[Provided records]
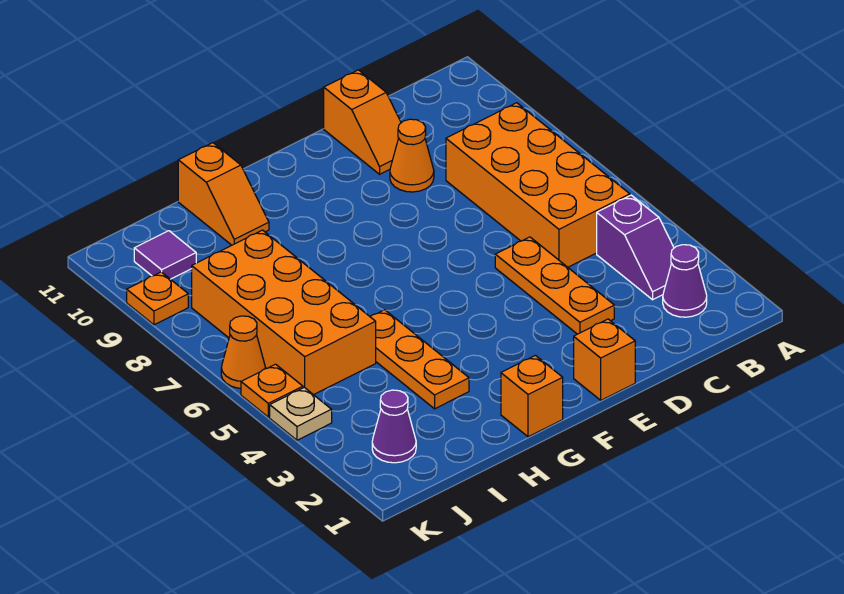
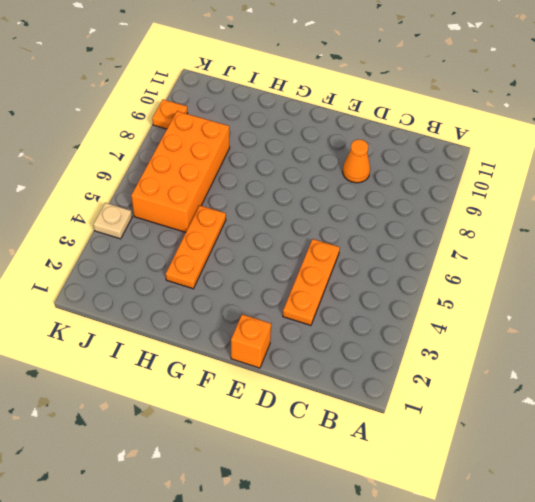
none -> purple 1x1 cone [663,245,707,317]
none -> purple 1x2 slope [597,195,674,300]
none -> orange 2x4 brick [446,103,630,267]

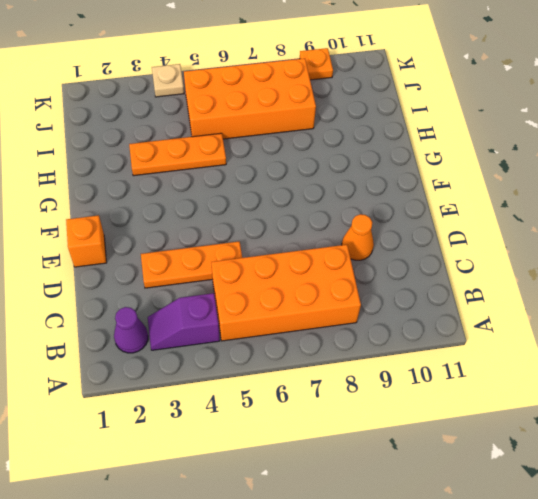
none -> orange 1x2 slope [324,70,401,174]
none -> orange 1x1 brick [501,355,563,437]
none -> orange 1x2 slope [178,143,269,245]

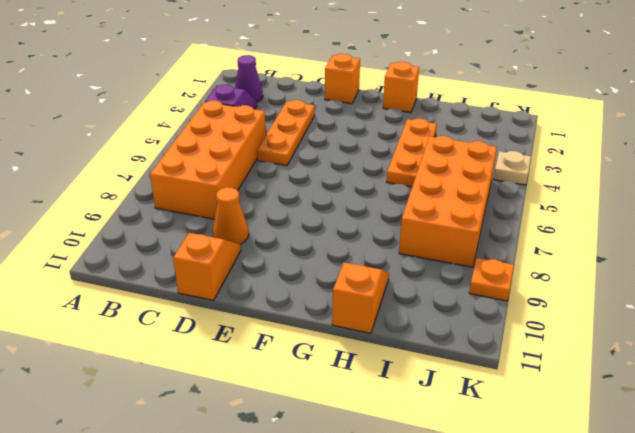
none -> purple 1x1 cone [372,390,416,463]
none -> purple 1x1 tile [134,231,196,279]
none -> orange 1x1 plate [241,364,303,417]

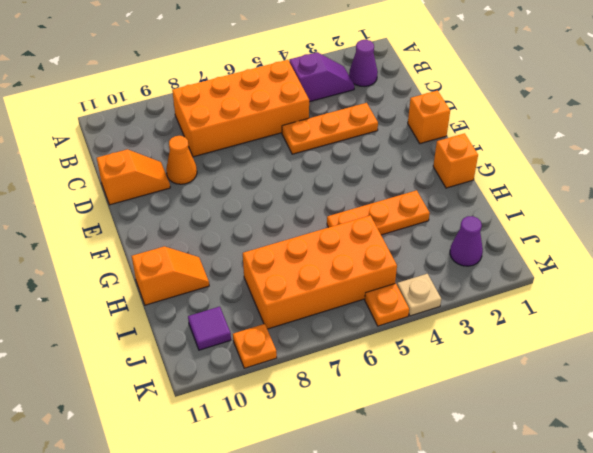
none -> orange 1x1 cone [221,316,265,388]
[/Provided records]
[Provided records]
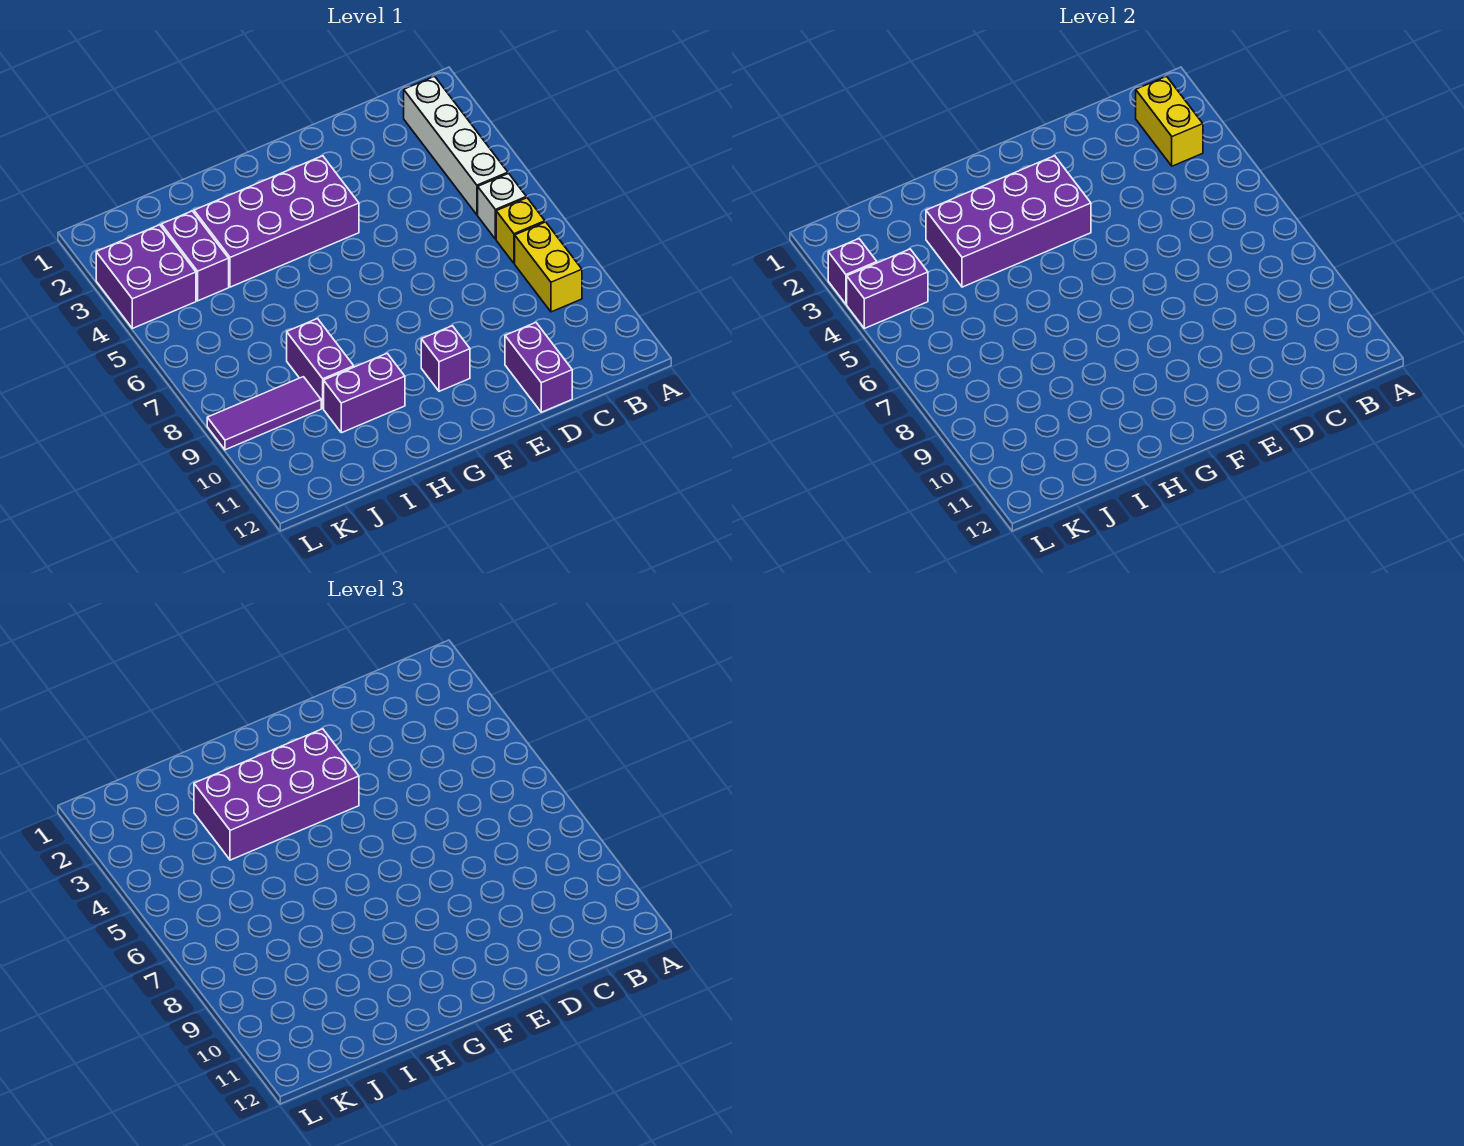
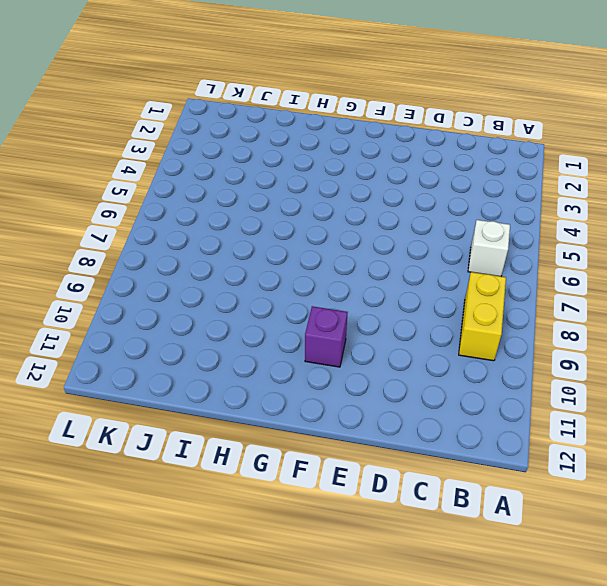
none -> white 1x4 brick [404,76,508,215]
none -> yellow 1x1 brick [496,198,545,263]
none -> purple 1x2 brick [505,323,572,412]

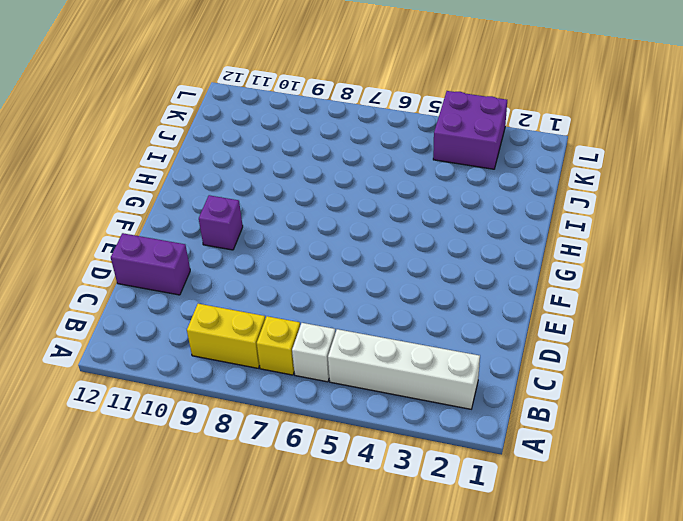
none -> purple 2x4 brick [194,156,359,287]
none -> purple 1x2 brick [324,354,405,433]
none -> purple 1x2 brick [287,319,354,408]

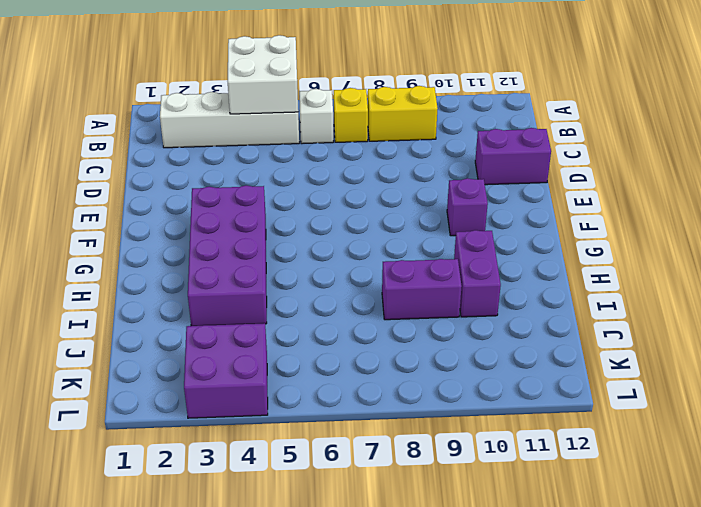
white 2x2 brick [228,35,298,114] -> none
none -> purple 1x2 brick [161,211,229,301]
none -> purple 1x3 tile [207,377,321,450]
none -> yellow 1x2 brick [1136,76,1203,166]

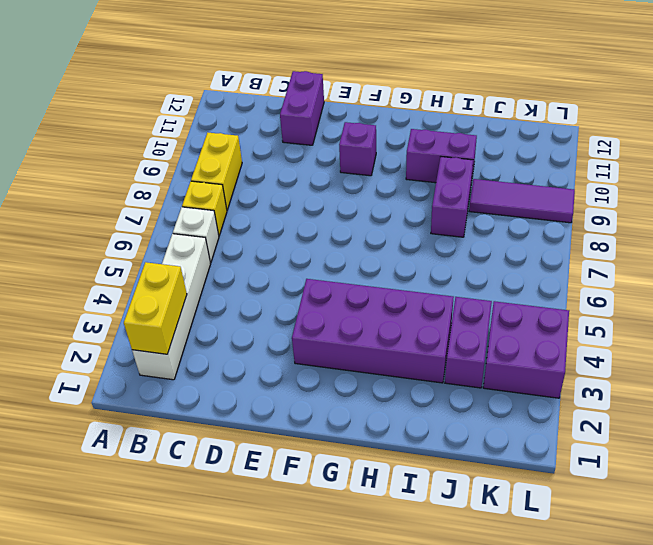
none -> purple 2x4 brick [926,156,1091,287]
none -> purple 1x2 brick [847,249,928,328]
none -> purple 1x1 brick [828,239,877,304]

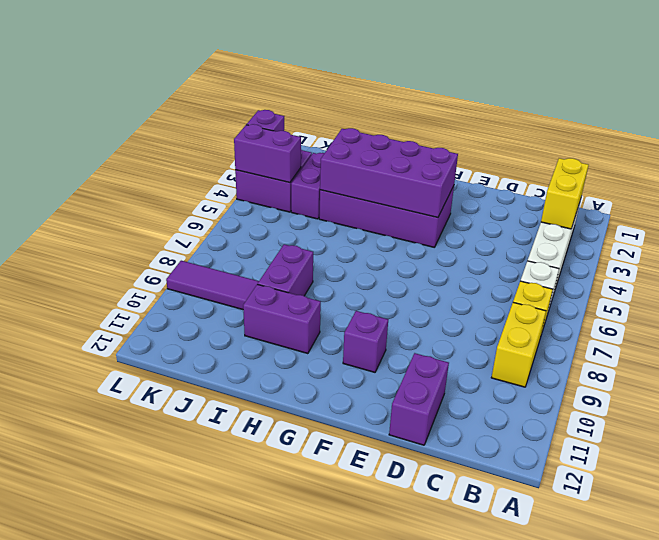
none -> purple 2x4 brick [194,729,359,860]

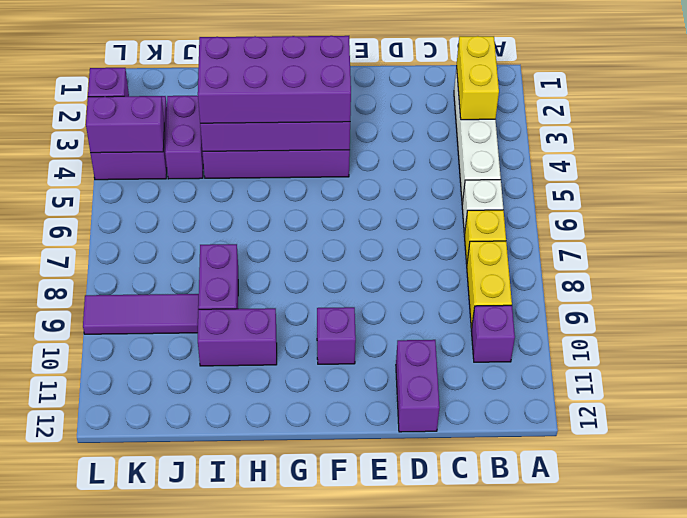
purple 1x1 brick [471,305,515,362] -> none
[/Provided records]
Search the material above for the word "slope", then copy out each line that has it.

◆ Exercise answer
none -> purple 1x2 slope [597,195,674,300]
none -> orange 1x2 slope [324,70,401,174]
none -> orange 1x2 slope [178,143,269,245]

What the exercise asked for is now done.